Exercise directions → From the line with "Q101: NPN (B" to the final line, print the records exactly as they are.

-------- Dataset records --------

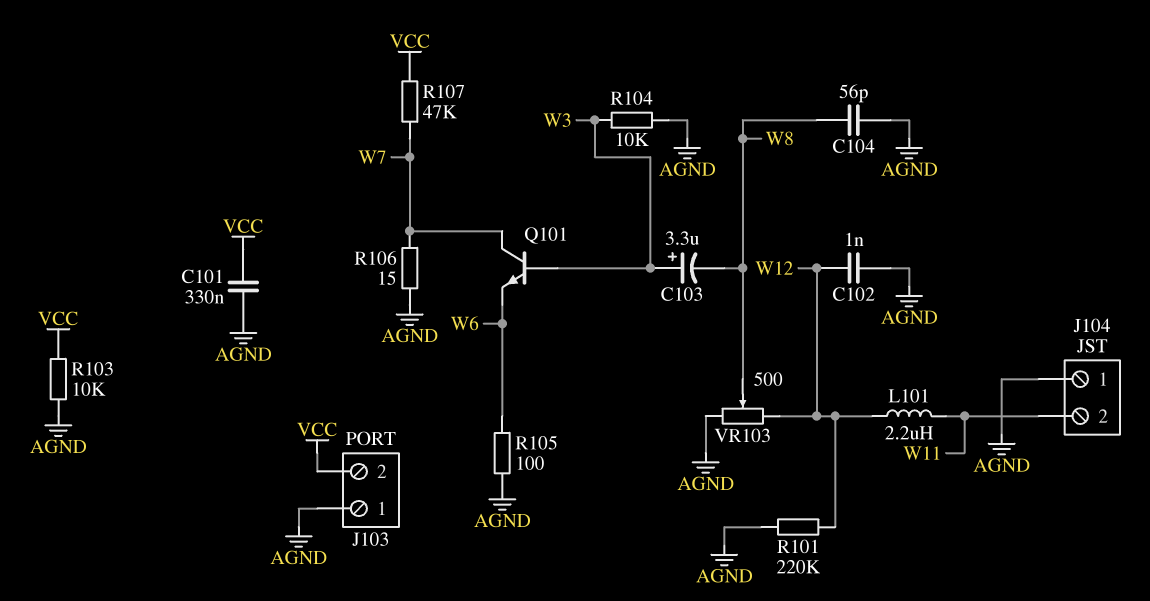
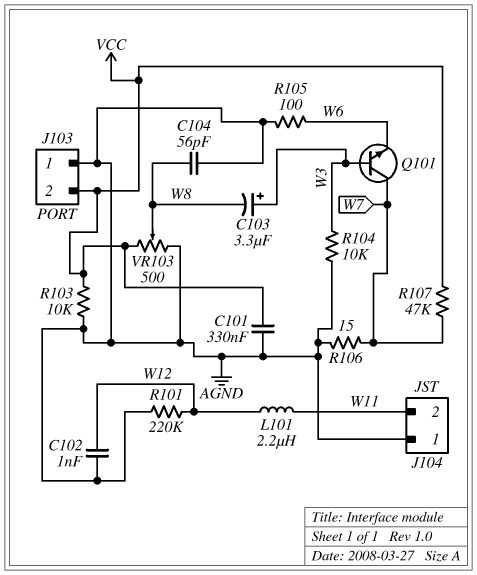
VR103: 500 (AGND, W12, wiper W8) -> 500 (AGND, VCC, wiper W8)

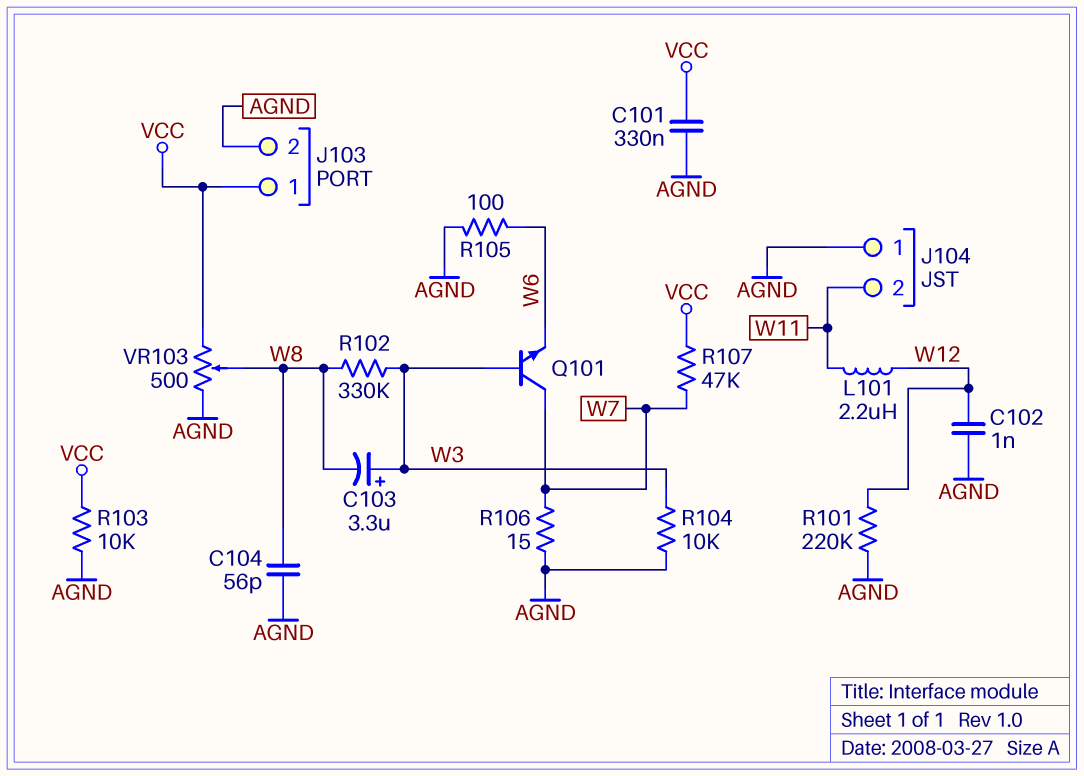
J103 pin 1: AGND -> VCC
J103 pin 2: VCC -> AGND
R102: none -> 330k (W3, W8)

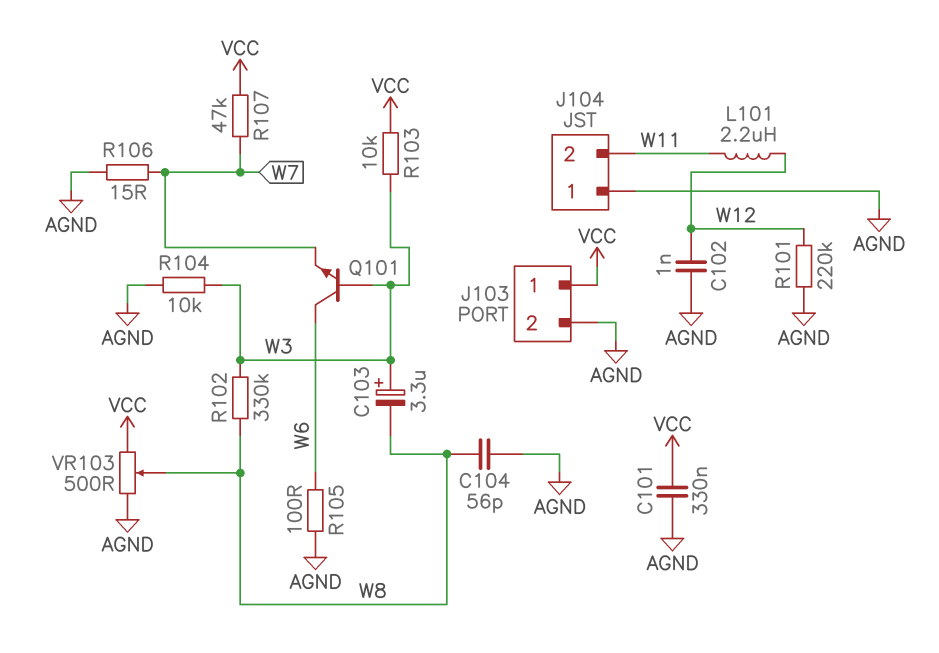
Q101: NPN (B W3, C W7, E W6) -> NPN (B W3, C W6, E W7)
R103: 10k (AGND, VCC) -> 10k (VCC, W3)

--------

Your response →
Q101: NPN (B W3, C W7, E W6) -> NPN (B W3, C W6, E W7)
R103: 10k (AGND, VCC) -> 10k (VCC, W3)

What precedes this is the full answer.